EXERCISE INSTRUCTIONS: Give the records back exactly as written, but without the images.

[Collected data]
□ □ □

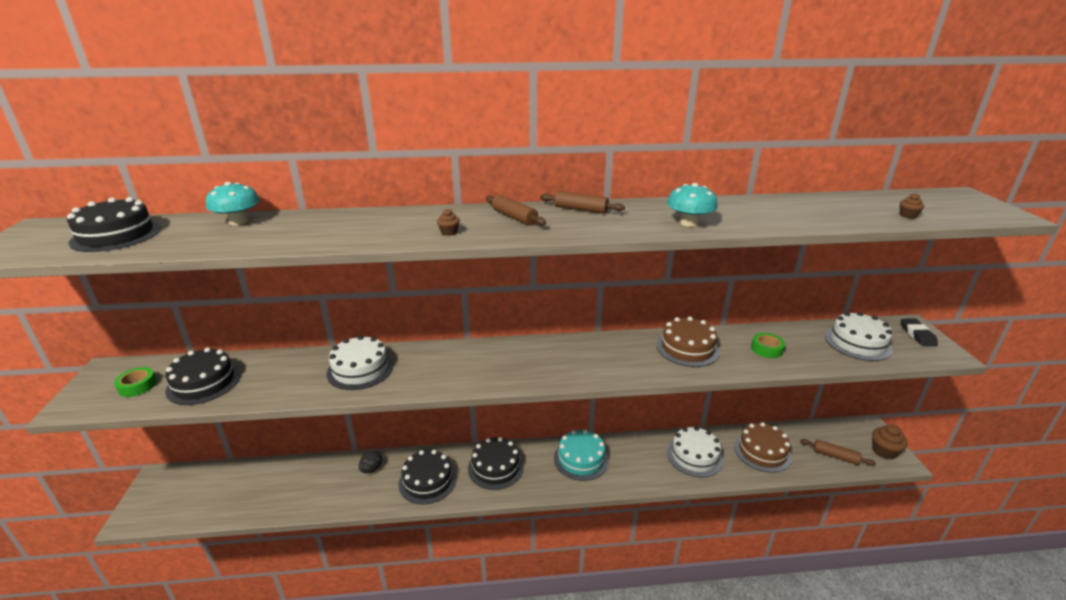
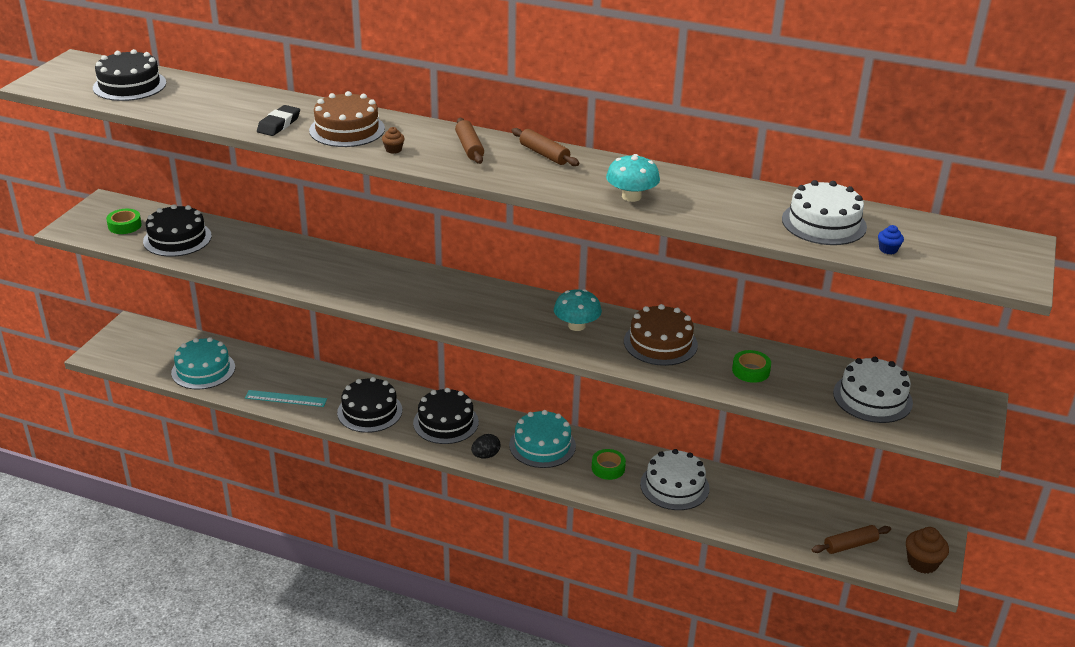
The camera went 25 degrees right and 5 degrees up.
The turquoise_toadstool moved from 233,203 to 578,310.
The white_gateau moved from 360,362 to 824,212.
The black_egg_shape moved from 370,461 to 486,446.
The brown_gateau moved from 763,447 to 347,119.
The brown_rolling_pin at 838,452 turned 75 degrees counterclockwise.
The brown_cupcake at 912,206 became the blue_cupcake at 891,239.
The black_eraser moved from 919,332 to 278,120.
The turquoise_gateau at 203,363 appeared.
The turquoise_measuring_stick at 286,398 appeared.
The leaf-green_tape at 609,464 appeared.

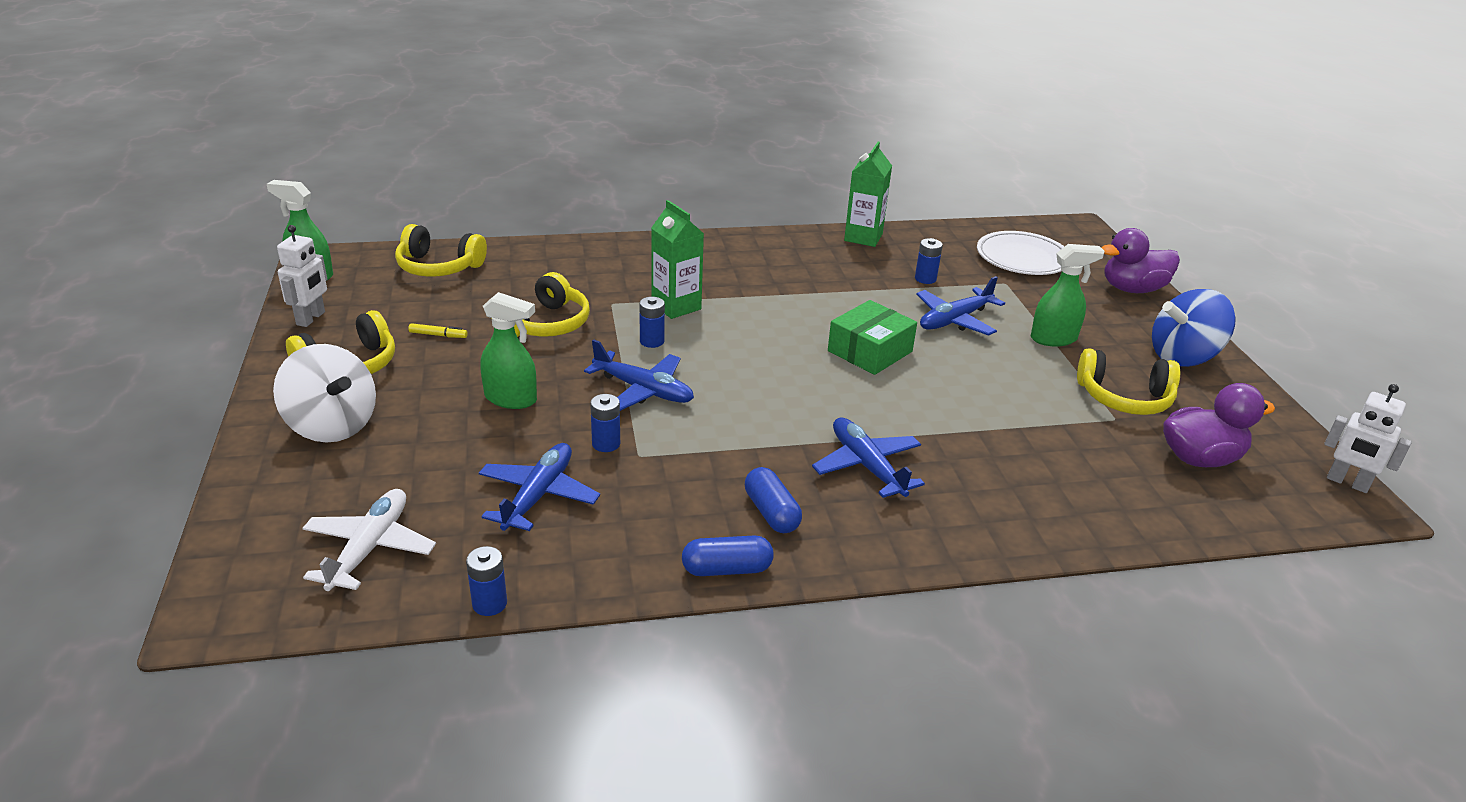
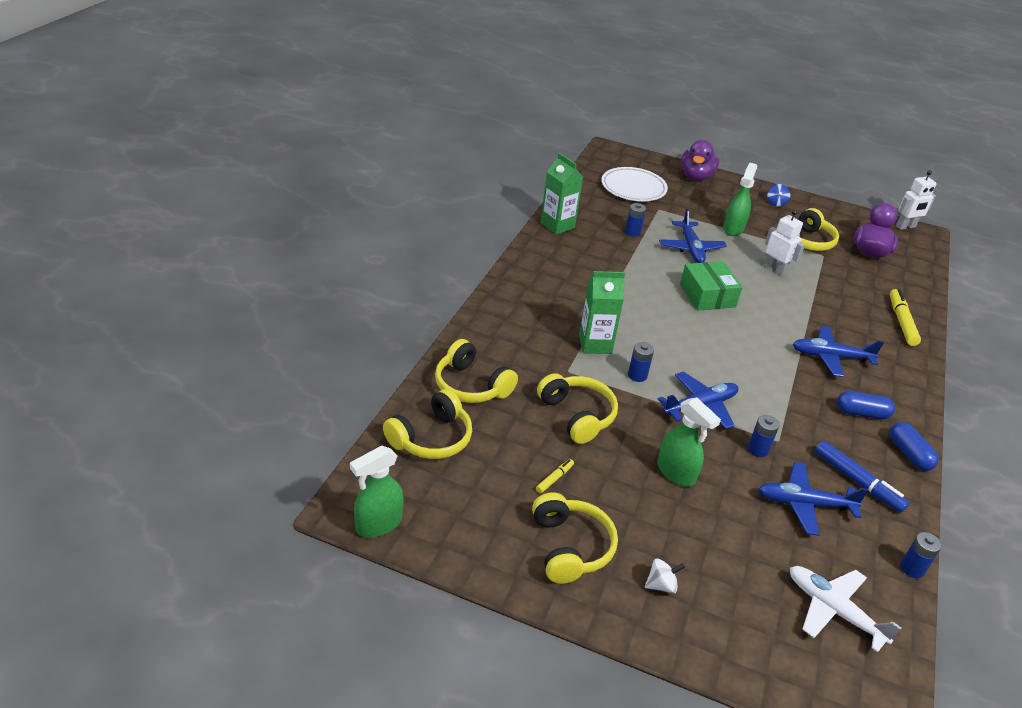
The camera went 60 degrees left and 5 degrees up.
The white_spinning_top at 324,393 changed to 0.44 times the size.
The white_toy_robot moved from 302,276 to 784,243.
The blue_toy_plane at 539,487 turned 45 degrees counterclockwise.
The leaf-green_spray_cleaner at 508,350 turned 90 degrees clockwise.
The blue_pill at 728,556 turned 45 degrees counterclockwise.
The blue_spinning_top at 1194,328 changed to 0.44 times the size.
The bright_yellow_over-ear_headphones at 476,371 appeared.
The blue_marker_pen at 862,477 appeared.
The bright_yellow_marker_pen at 905,317 appeared.

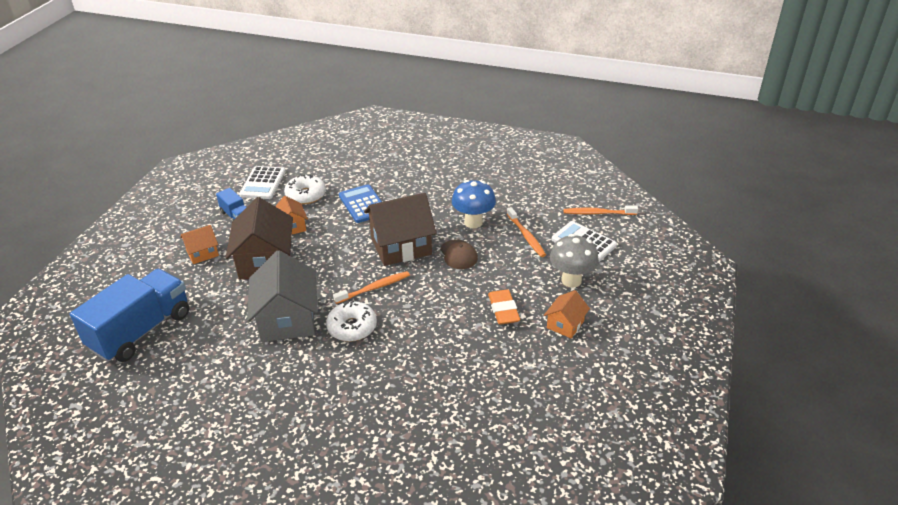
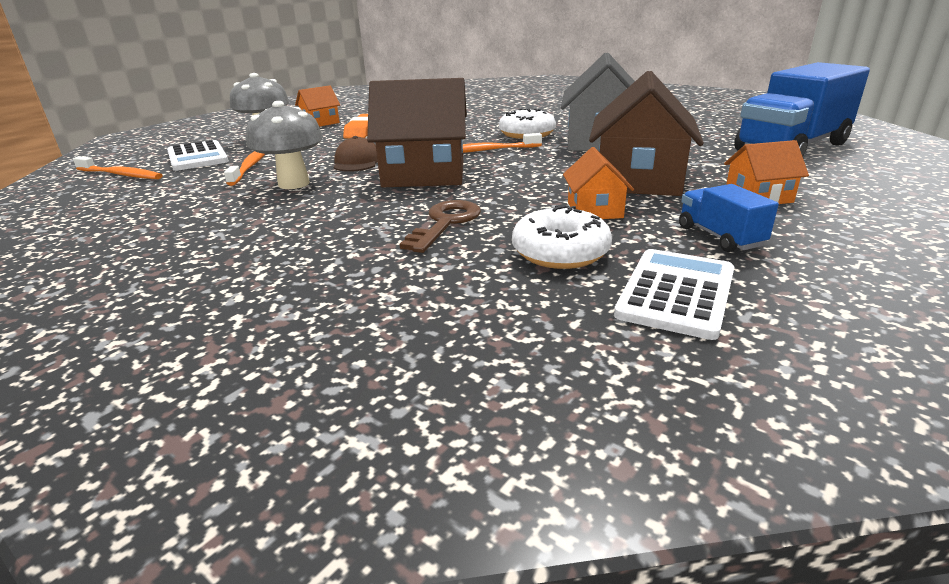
The camera went 160 degrees left and 10 degrees down.
The blue_pocket_calculator at 360,203 was replaced by the brown_door_key at 440,226.
The blue_toadstool at 474,204 became the gray_toadstool at 284,145.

□ □ □

ANSWER SECTION:
The camera went 25 degrees right and 5 degrees up.
The turquoise_toadstool moved from 233,203 to 578,310.
The white_gateau moved from 360,362 to 824,212.
The black_egg_shape moved from 370,461 to 486,446.
The brown_gateau moved from 763,447 to 347,119.
The brown_rolling_pin at 838,452 turned 75 degrees counterclockwise.
The brown_cupcake at 912,206 became the blue_cupcake at 891,239.
The black_eraser moved from 919,332 to 278,120.
The turquoise_gateau at 203,363 appeared.
The turquoise_measuring_stick at 286,398 appeared.
The leaf-green_tape at 609,464 appeared.

The camera went 60 degrees left and 5 degrees up.
The white_spinning_top at 324,393 changed to 0.44 times the size.
The white_toy_robot moved from 302,276 to 784,243.
The blue_toy_plane at 539,487 turned 45 degrees counterclockwise.
The leaf-green_spray_cleaner at 508,350 turned 90 degrees clockwise.
The blue_pill at 728,556 turned 45 degrees counterclockwise.
The blue_spinning_top at 1194,328 changed to 0.44 times the size.
The bright_yellow_over-ear_headphones at 476,371 appeared.
The blue_marker_pen at 862,477 appeared.
The bright_yellow_marker_pen at 905,317 appeared.

The camera went 160 degrees left and 10 degrees down.
The blue_pocket_calculator at 360,203 was replaced by the brown_door_key at 440,226.
The blue_toadstool at 474,204 became the gray_toadstool at 284,145.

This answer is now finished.